**Exercise brief:** Only the lines from the one with "none -> pink 1x1 cone [335,307,378,362]" through the end of the material below belong in the reply; transcribe them exactly.

**Recorded information:**
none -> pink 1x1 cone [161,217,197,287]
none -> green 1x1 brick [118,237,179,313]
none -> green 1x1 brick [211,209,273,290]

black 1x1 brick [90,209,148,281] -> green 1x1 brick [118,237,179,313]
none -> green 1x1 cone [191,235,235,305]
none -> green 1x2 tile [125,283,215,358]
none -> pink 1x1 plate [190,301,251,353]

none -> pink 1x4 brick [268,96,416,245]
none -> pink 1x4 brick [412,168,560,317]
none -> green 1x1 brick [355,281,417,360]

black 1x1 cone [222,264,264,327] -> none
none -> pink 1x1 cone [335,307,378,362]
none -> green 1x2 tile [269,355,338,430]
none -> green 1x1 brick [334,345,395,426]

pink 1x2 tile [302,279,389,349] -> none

**Completed exercise:**
none -> pink 1x1 cone [335,307,378,362]
none -> green 1x2 tile [269,355,338,430]
none -> green 1x1 brick [334,345,395,426]

pink 1x2 tile [302,279,389,349] -> none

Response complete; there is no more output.